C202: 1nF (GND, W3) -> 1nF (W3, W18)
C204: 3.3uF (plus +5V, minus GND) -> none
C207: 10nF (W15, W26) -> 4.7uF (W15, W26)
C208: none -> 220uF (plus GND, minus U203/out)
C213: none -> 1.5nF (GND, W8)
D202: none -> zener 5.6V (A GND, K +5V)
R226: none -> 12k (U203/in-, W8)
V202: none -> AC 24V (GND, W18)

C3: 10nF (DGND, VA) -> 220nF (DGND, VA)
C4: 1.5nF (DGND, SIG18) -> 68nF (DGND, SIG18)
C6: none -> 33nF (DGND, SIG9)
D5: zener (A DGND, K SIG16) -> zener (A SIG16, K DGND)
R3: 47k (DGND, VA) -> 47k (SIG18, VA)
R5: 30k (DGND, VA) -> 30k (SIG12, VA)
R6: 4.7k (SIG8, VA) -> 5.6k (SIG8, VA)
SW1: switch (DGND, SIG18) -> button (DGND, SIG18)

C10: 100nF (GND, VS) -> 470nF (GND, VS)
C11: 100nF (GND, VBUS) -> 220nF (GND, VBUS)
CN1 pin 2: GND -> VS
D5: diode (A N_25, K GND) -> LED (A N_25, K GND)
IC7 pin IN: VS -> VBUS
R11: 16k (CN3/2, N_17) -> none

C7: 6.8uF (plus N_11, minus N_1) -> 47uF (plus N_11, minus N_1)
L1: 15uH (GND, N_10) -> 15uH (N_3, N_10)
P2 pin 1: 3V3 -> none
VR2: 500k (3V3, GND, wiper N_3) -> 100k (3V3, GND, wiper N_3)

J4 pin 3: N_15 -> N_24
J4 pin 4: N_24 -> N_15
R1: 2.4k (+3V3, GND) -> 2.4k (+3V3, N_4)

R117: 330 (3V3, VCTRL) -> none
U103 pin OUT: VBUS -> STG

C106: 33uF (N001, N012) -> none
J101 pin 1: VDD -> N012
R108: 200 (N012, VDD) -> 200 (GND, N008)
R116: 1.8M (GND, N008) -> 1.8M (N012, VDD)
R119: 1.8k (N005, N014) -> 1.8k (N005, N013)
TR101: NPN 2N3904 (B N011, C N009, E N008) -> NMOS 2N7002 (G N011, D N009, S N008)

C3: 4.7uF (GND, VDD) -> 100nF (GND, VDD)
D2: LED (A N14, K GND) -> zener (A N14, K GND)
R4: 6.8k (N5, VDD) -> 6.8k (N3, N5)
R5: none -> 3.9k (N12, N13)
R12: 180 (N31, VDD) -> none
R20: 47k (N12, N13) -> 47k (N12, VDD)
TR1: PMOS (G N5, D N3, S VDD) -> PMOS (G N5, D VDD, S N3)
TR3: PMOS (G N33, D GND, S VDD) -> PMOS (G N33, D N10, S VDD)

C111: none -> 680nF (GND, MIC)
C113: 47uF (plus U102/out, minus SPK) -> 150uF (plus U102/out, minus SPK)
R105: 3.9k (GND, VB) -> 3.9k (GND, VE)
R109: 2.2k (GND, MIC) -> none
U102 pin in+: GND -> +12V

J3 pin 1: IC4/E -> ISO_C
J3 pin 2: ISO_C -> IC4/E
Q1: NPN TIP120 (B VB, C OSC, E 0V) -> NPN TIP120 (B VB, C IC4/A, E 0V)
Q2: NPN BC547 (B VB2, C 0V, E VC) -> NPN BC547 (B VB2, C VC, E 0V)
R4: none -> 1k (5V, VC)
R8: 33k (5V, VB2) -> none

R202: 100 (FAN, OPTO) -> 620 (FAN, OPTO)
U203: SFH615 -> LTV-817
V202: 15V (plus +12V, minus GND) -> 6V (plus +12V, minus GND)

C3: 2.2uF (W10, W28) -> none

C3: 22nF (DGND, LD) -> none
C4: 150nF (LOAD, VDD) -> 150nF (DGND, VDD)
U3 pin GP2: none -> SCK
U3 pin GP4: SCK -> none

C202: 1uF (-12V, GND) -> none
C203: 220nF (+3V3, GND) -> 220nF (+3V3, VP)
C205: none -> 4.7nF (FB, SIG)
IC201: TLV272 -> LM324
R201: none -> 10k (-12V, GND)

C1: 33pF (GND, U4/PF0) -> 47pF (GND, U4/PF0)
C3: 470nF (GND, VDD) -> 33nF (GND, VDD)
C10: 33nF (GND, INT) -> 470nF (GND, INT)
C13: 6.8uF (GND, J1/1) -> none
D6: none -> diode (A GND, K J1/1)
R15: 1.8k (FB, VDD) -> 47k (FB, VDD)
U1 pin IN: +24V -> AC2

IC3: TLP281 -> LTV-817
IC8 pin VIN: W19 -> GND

—————

• _ASSIGNMENT_
The answer must be a single number: how many lines of the records contain the string "diode".

• _SOLUTION FOR THIS PROBLEM_
2